=== Data for review ===

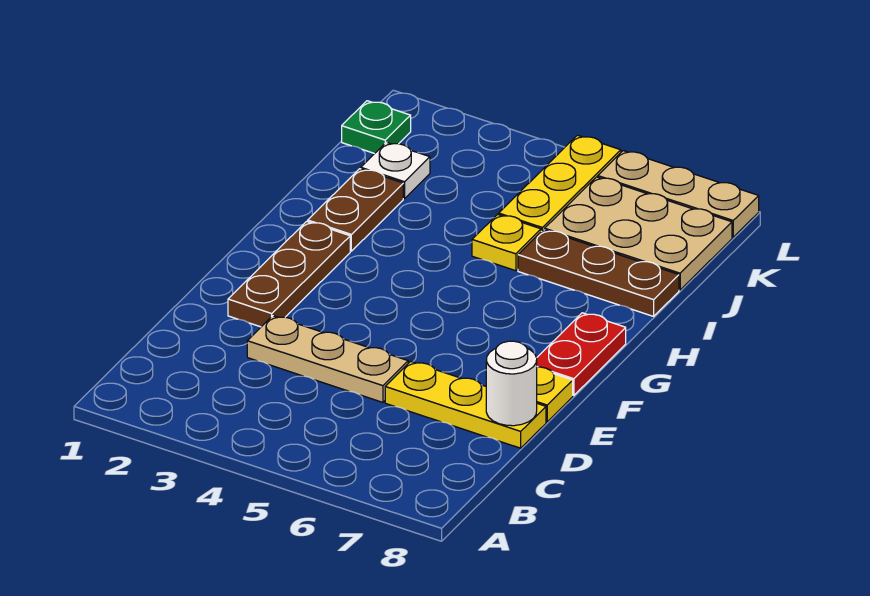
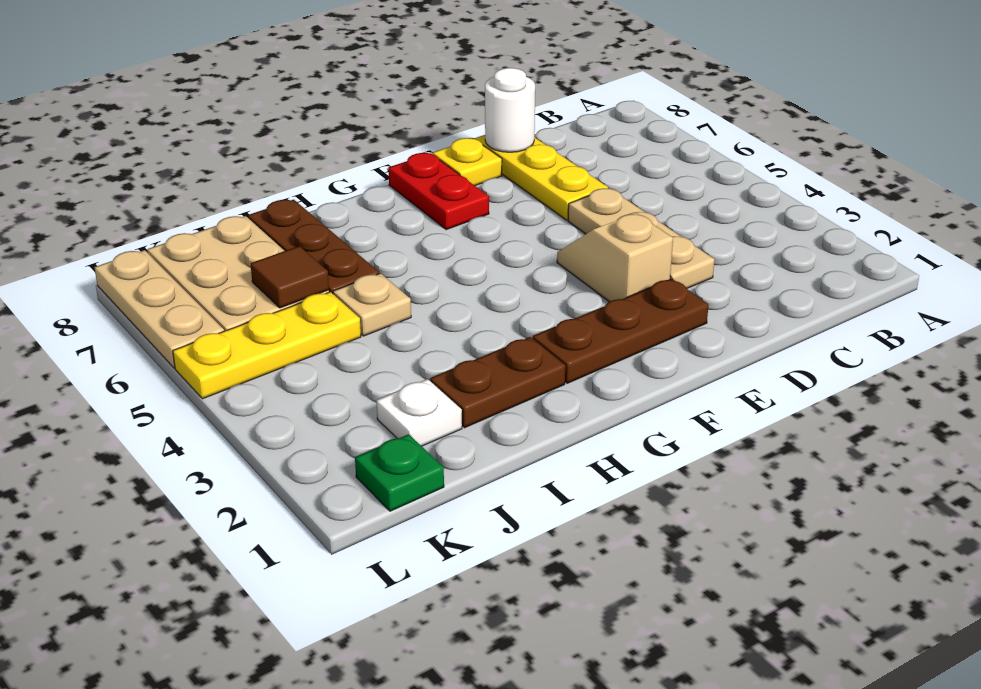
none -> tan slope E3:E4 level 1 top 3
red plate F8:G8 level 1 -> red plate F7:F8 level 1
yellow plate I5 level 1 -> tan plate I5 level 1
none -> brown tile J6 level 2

===
=== Data for review ===

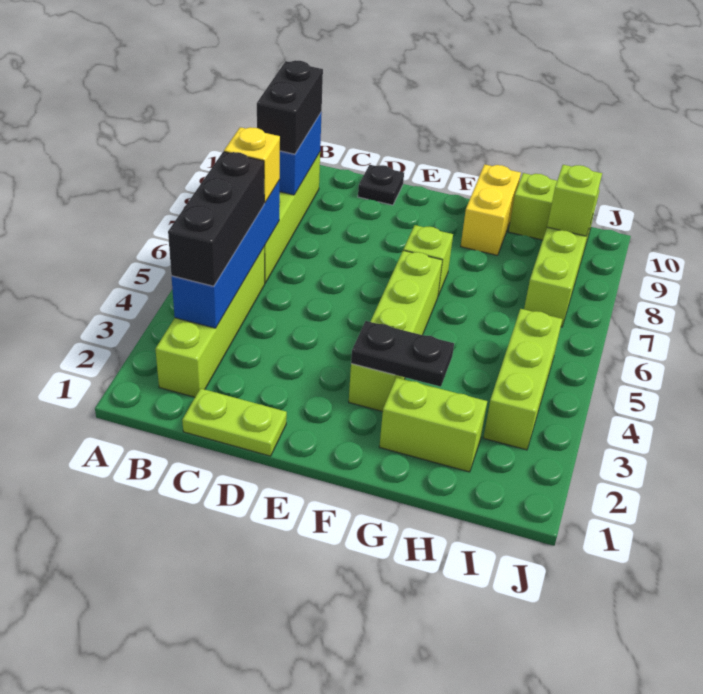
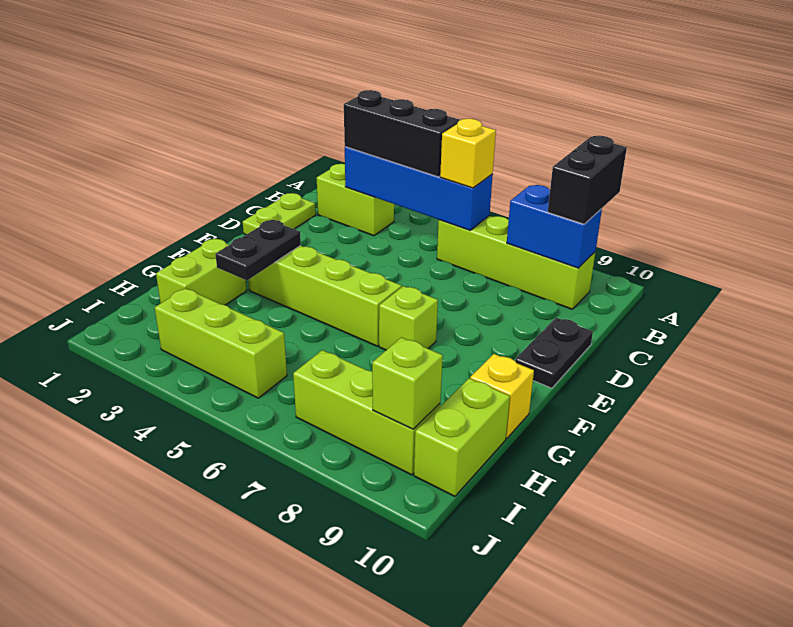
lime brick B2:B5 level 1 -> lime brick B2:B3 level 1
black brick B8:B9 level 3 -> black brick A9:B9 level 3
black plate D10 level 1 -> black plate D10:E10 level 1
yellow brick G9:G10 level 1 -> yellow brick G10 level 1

===

**Work instruction:**
Give back the records above exactly, limited to the lines between the one holding "none -> tan slope E3:E4 level 1 top 3" and the one holding "none -> brown tile J6 level 2", inclusive.

**Result of the task:**
none -> tan slope E3:E4 level 1 top 3
red plate F8:G8 level 1 -> red plate F7:F8 level 1
yellow plate I5 level 1 -> tan plate I5 level 1
none -> brown tile J6 level 2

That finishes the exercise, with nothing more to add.